» **Given data**
◇ ◇ ◇ ◇ ◇
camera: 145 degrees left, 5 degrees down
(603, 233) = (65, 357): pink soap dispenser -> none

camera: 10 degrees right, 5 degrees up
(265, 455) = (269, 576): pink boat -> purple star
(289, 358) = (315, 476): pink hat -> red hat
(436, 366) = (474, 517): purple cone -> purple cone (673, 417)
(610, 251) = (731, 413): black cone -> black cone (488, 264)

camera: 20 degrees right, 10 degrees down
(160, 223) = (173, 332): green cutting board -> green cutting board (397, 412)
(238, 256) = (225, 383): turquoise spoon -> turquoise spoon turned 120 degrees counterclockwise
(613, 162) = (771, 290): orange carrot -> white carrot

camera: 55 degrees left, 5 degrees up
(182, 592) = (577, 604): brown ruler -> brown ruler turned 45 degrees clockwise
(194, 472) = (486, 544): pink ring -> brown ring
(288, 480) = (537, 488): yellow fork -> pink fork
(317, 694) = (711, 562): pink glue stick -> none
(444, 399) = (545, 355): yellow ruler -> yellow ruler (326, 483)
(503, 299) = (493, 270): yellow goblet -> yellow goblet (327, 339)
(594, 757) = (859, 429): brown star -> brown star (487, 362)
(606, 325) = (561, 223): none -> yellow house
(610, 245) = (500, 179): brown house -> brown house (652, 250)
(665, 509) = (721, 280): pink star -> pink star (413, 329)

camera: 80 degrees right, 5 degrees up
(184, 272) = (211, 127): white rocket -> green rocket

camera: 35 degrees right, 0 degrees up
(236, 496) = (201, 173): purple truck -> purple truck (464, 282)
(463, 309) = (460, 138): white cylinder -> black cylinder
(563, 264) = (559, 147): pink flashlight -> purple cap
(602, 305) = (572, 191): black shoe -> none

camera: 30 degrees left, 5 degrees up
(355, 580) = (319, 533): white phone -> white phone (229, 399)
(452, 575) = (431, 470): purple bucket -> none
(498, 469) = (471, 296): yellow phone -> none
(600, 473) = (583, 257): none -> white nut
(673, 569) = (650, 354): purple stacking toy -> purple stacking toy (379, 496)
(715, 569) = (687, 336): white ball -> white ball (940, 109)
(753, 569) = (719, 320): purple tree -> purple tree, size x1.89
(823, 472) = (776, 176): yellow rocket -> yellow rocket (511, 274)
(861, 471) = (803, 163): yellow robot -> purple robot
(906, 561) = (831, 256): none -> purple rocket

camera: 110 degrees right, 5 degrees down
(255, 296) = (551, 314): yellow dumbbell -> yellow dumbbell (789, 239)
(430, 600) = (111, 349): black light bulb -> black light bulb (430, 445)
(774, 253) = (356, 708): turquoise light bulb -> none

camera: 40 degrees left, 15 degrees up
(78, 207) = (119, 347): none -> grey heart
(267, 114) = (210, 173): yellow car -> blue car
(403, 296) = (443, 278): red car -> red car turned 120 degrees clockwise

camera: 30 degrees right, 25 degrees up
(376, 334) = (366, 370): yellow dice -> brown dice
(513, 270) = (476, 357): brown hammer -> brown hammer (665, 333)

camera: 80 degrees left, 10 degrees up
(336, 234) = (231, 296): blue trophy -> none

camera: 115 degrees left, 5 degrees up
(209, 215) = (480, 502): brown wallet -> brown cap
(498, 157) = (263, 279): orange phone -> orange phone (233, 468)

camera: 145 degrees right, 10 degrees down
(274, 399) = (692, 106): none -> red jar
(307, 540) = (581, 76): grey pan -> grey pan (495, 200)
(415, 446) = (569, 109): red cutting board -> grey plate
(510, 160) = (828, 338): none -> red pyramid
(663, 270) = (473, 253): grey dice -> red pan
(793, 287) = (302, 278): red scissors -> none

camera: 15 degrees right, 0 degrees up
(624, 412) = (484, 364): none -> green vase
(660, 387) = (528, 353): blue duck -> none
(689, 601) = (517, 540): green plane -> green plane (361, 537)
◇ ◇ ◇ ◇ ◇
» **What you should do**
Look above for the line containing "(861, 471) = (803, 163): yellow" and the line containing "(774, 253) = (356, 708): turquoise". Transcribe both, with the lines between them, exactly.

» **Answer section**
(861, 471) = (803, 163): yellow robot -> purple robot
(906, 561) = (831, 256): none -> purple rocket

camera: 110 degrees right, 5 degrees down
(255, 296) = (551, 314): yellow dumbbell -> yellow dumbbell (789, 239)
(430, 600) = (111, 349): black light bulb -> black light bulb (430, 445)
(774, 253) = (356, 708): turquoise light bulb -> none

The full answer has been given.